_How to complete this task_.
In the records below, find each line holding the word "degrees" and copy it.

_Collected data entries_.
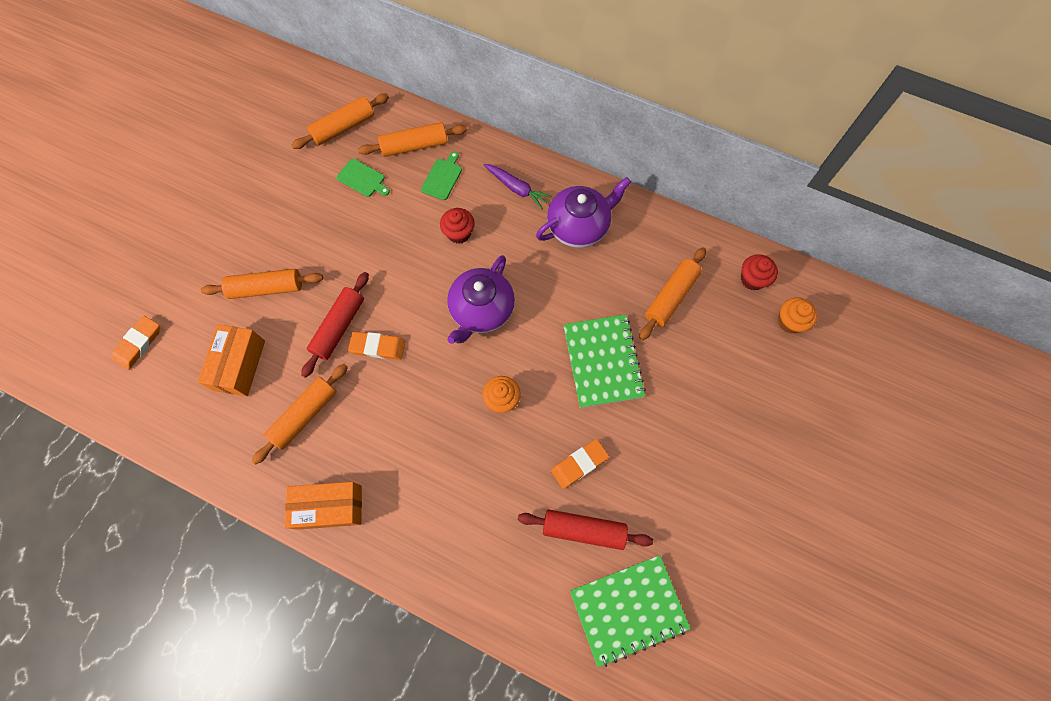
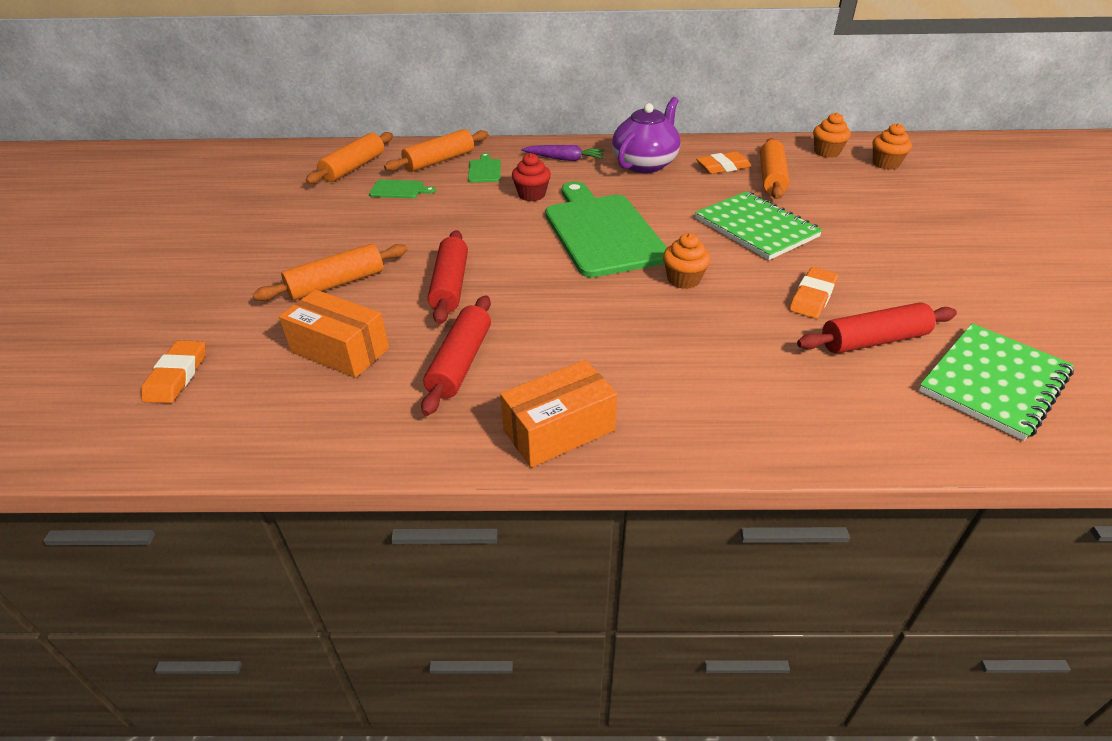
camera: 25 degrees left, 30 degrees down
(239, 365) = (340, 350): orange box -> orange box turned 45 degrees counterclockwise
(305, 415) = (460, 363): orange rolling pin -> red rolling pin
(378, 347) = (509, 286): orange eraser -> orange eraser (723, 167)
(481, 311) = (602, 232): purple teapot -> green cutting board
(752, 279) = (826, 152): red cupcake -> orange cupcake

_Completed exercise_.
camera: 25 degrees left, 30 degrees down
(239, 365) = (340, 350): orange box -> orange box turned 45 degrees counterclockwise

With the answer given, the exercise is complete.